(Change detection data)
+-------+
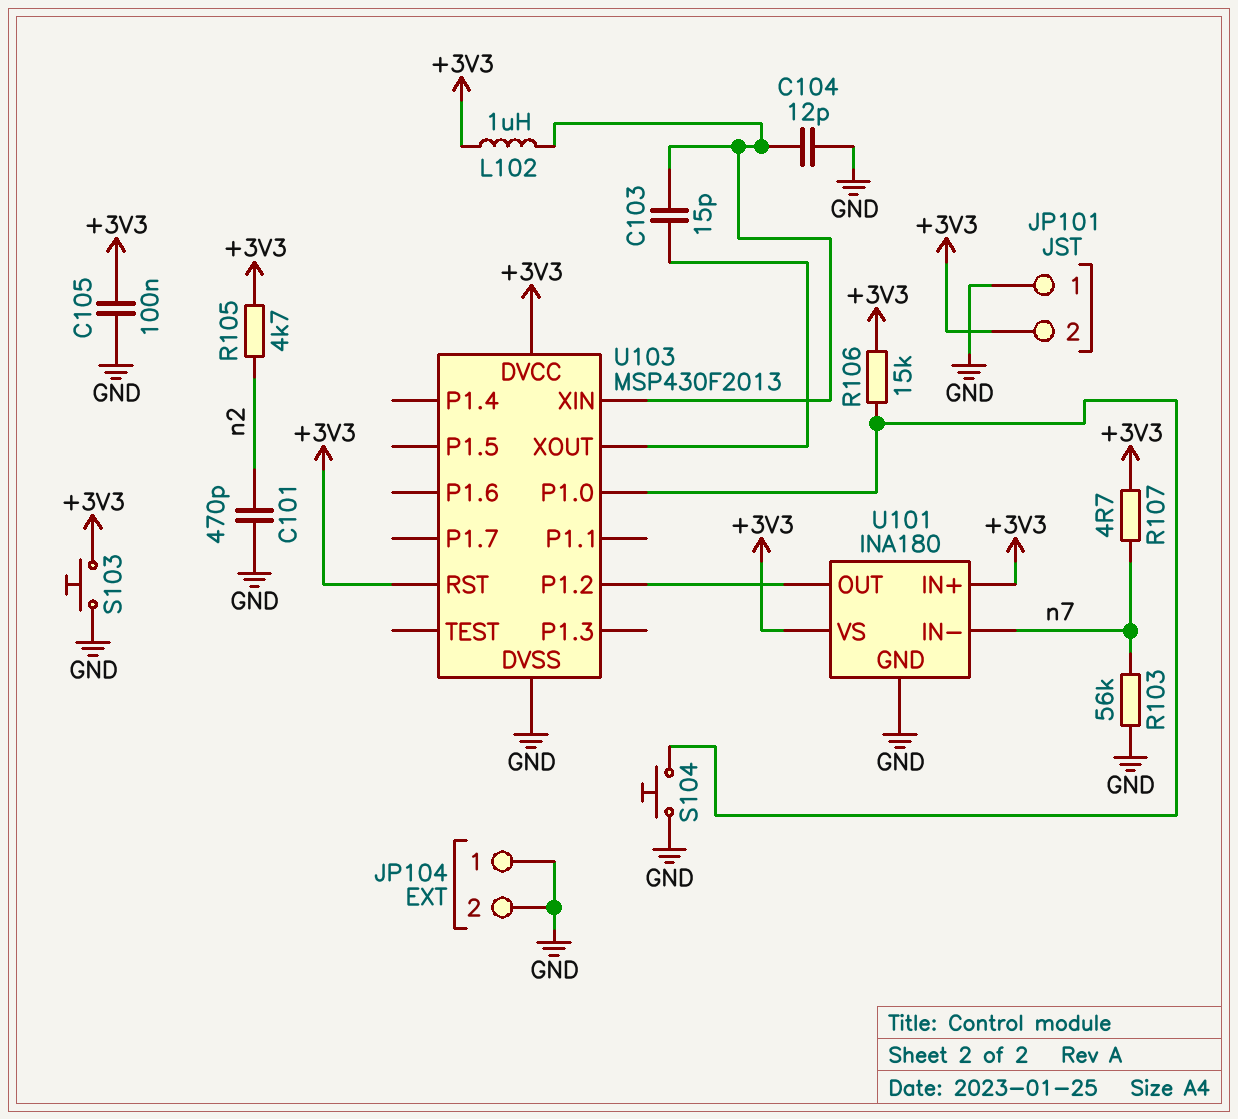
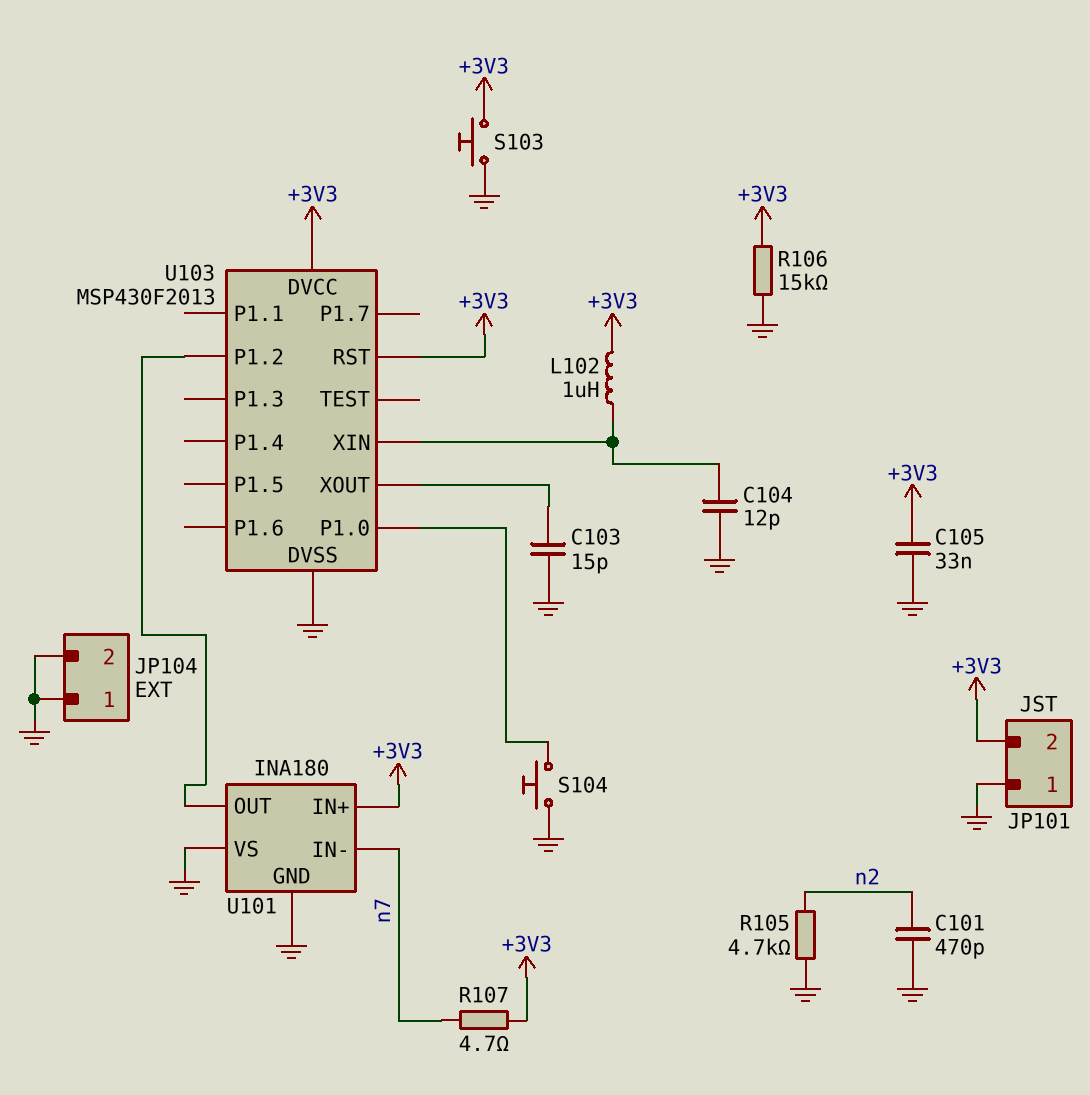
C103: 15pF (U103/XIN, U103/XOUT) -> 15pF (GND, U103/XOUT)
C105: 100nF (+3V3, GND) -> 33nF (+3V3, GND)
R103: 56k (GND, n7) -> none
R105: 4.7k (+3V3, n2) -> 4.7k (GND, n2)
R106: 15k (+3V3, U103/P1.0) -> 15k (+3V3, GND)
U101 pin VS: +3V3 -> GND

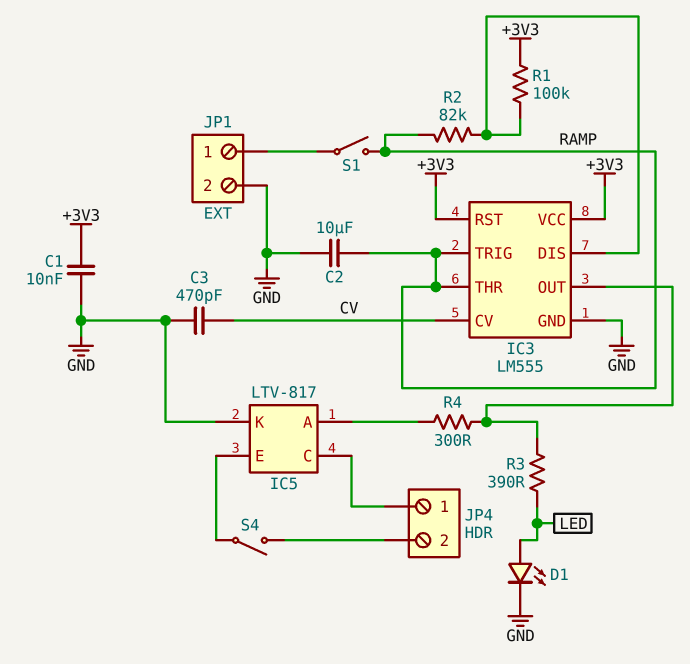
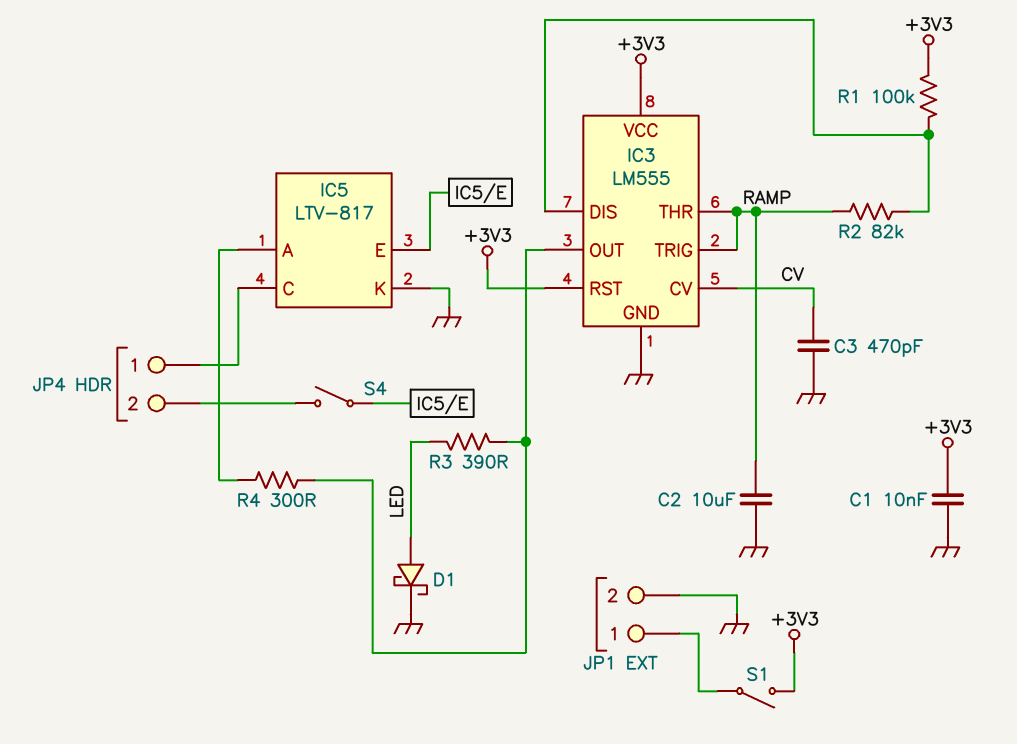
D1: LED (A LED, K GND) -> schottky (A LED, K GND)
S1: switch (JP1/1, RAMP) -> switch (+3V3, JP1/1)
+-------+
• [Required work]:
The entries above are to be repeated exactly, except for any pictures.

• [Answer space]:
C103: 15pF (U103/XIN, U103/XOUT) -> 15pF (GND, U103/XOUT)
C105: 100nF (+3V3, GND) -> 33nF (+3V3, GND)
R103: 56k (GND, n7) -> none
R105: 4.7k (+3V3, n2) -> 4.7k (GND, n2)
R106: 15k (+3V3, U103/P1.0) -> 15k (+3V3, GND)
U101 pin VS: +3V3 -> GND

D1: LED (A LED, K GND) -> schottky (A LED, K GND)
S1: switch (JP1/1, RAMP) -> switch (+3V3, JP1/1)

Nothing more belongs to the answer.